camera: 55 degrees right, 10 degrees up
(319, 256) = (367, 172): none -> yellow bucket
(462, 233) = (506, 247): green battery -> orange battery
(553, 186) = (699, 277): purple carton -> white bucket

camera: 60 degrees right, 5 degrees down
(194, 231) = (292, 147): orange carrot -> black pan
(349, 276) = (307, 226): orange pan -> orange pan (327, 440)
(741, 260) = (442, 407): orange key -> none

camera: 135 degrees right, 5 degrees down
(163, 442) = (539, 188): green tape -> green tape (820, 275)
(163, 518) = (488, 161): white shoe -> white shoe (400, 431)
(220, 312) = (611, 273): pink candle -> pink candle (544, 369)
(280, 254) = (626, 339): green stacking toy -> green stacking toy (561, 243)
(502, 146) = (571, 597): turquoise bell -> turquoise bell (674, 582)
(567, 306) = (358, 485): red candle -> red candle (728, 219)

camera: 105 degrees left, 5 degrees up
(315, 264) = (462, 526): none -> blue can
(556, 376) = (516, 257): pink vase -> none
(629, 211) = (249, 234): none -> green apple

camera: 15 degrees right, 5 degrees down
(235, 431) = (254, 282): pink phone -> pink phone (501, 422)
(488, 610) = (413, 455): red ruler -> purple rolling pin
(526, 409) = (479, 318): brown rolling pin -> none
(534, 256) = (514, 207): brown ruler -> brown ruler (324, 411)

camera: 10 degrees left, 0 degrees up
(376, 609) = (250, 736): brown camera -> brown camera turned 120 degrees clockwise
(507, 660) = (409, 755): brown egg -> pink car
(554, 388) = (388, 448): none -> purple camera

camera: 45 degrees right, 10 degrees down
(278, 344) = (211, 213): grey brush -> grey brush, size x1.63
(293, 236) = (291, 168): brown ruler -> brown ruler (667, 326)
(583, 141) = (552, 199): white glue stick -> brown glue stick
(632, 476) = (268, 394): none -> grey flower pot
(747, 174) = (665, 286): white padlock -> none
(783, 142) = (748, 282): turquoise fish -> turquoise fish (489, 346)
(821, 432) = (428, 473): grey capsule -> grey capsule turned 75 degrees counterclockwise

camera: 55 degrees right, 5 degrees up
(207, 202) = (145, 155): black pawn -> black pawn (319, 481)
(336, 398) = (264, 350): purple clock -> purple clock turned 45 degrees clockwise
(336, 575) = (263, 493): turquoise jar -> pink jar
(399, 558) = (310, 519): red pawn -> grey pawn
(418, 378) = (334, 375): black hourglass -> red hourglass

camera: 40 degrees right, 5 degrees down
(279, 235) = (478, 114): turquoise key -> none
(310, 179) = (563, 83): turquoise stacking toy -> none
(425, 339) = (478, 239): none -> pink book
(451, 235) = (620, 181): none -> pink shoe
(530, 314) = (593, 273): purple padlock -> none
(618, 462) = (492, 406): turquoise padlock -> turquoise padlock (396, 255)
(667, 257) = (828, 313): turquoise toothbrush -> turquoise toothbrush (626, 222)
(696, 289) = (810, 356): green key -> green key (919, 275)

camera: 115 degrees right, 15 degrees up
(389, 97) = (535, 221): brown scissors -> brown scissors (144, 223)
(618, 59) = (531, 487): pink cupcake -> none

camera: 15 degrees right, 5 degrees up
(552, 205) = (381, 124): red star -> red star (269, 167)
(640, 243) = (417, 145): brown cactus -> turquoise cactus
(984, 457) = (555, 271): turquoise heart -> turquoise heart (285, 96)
- - - - -
Task to complete: Starting with the first line of the listing above and ending with the line that holds "camera: 40 degrees right, 5 degrees down", return those lines exactly as written, both included.

The completed task:
camera: 55 degrees right, 10 degrees up
(319, 256) = (367, 172): none -> yellow bucket
(462, 233) = (506, 247): green battery -> orange battery
(553, 186) = (699, 277): purple carton -> white bucket

camera: 60 degrees right, 5 degrees down
(194, 231) = (292, 147): orange carrot -> black pan
(349, 276) = (307, 226): orange pan -> orange pan (327, 440)
(741, 260) = (442, 407): orange key -> none

camera: 135 degrees right, 5 degrees down
(163, 442) = (539, 188): green tape -> green tape (820, 275)
(163, 518) = (488, 161): white shoe -> white shoe (400, 431)
(220, 312) = (611, 273): pink candle -> pink candle (544, 369)
(280, 254) = (626, 339): green stacking toy -> green stacking toy (561, 243)
(502, 146) = (571, 597): turquoise bell -> turquoise bell (674, 582)
(567, 306) = (358, 485): red candle -> red candle (728, 219)

camera: 105 degrees left, 5 degrees up
(315, 264) = (462, 526): none -> blue can
(556, 376) = (516, 257): pink vase -> none
(629, 211) = (249, 234): none -> green apple

camera: 15 degrees right, 5 degrees down
(235, 431) = (254, 282): pink phone -> pink phone (501, 422)
(488, 610) = (413, 455): red ruler -> purple rolling pin
(526, 409) = (479, 318): brown rolling pin -> none
(534, 256) = (514, 207): brown ruler -> brown ruler (324, 411)

camera: 10 degrees left, 0 degrees up
(376, 609) = (250, 736): brown camera -> brown camera turned 120 degrees clockwise
(507, 660) = (409, 755): brown egg -> pink car
(554, 388) = (388, 448): none -> purple camera

camera: 45 degrees right, 10 degrees down
(278, 344) = (211, 213): grey brush -> grey brush, size x1.63
(293, 236) = (291, 168): brown ruler -> brown ruler (667, 326)
(583, 141) = (552, 199): white glue stick -> brown glue stick
(632, 476) = (268, 394): none -> grey flower pot
(747, 174) = (665, 286): white padlock -> none
(783, 142) = (748, 282): turquoise fish -> turquoise fish (489, 346)
(821, 432) = (428, 473): grey capsule -> grey capsule turned 75 degrees counterclockwise

camera: 55 degrees right, 5 degrees up
(207, 202) = (145, 155): black pawn -> black pawn (319, 481)
(336, 398) = (264, 350): purple clock -> purple clock turned 45 degrees clockwise
(336, 575) = (263, 493): turquoise jar -> pink jar
(399, 558) = (310, 519): red pawn -> grey pawn
(418, 378) = (334, 375): black hourglass -> red hourglass

camera: 40 degrees right, 5 degrees down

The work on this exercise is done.